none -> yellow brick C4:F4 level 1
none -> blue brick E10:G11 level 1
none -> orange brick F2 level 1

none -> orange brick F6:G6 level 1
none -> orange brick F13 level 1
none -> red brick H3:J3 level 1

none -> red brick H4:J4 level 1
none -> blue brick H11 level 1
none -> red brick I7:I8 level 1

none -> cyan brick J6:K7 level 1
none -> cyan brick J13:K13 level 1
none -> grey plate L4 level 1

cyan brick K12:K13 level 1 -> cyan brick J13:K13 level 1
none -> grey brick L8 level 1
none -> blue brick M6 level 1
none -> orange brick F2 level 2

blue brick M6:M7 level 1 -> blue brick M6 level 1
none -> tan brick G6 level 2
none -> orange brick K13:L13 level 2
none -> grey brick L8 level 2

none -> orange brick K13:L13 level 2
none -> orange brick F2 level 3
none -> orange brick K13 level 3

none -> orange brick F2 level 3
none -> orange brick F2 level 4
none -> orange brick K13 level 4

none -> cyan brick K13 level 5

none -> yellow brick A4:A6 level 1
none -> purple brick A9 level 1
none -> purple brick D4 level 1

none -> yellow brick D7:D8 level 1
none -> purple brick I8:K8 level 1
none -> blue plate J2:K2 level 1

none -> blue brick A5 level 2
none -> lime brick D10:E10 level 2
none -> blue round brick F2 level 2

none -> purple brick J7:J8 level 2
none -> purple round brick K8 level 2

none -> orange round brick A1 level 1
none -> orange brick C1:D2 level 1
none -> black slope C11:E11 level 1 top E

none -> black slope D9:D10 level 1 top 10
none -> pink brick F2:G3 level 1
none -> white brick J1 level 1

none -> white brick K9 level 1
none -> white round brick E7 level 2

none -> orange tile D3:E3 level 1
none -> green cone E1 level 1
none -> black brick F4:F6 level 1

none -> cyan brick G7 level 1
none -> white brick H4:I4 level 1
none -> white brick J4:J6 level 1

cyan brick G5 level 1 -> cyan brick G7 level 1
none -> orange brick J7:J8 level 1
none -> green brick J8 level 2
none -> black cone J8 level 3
· · · · · · ·
• Work instruction: Restate the material above word for word, leaving nothing out.

• Response box:
none -> yellow brick C4:F4 level 1
none -> blue brick E10:G11 level 1
none -> orange brick F2 level 1

none -> orange brick F6:G6 level 1
none -> orange brick F13 level 1
none -> red brick H3:J3 level 1

none -> red brick H4:J4 level 1
none -> blue brick H11 level 1
none -> red brick I7:I8 level 1

none -> cyan brick J6:K7 level 1
none -> cyan brick J13:K13 level 1
none -> grey plate L4 level 1

cyan brick K12:K13 level 1 -> cyan brick J13:K13 level 1
none -> grey brick L8 level 1
none -> blue brick M6 level 1
none -> orange brick F2 level 2

blue brick M6:M7 level 1 -> blue brick M6 level 1
none -> tan brick G6 level 2
none -> orange brick K13:L13 level 2
none -> grey brick L8 level 2

none -> orange brick K13:L13 level 2
none -> orange brick F2 level 3
none -> orange brick K13 level 3

none -> orange brick F2 level 3
none -> orange brick F2 level 4
none -> orange brick K13 level 4

none -> cyan brick K13 level 5

none -> yellow brick A4:A6 level 1
none -> purple brick A9 level 1
none -> purple brick D4 level 1

none -> yellow brick D7:D8 level 1
none -> purple brick I8:K8 level 1
none -> blue plate J2:K2 level 1

none -> blue brick A5 level 2
none -> lime brick D10:E10 level 2
none -> blue round brick F2 level 2

none -> purple brick J7:J8 level 2
none -> purple round brick K8 level 2

none -> orange round brick A1 level 1
none -> orange brick C1:D2 level 1
none -> black slope C11:E11 level 1 top E

none -> black slope D9:D10 level 1 top 10
none -> pink brick F2:G3 level 1
none -> white brick J1 level 1

none -> white brick K9 level 1
none -> white round brick E7 level 2

none -> orange tile D3:E3 level 1
none -> green cone E1 level 1
none -> black brick F4:F6 level 1

none -> cyan brick G7 level 1
none -> white brick H4:I4 level 1
none -> white brick J4:J6 level 1

cyan brick G5 level 1 -> cyan brick G7 level 1
none -> orange brick J7:J8 level 1
none -> green brick J8 level 2
none -> black cone J8 level 3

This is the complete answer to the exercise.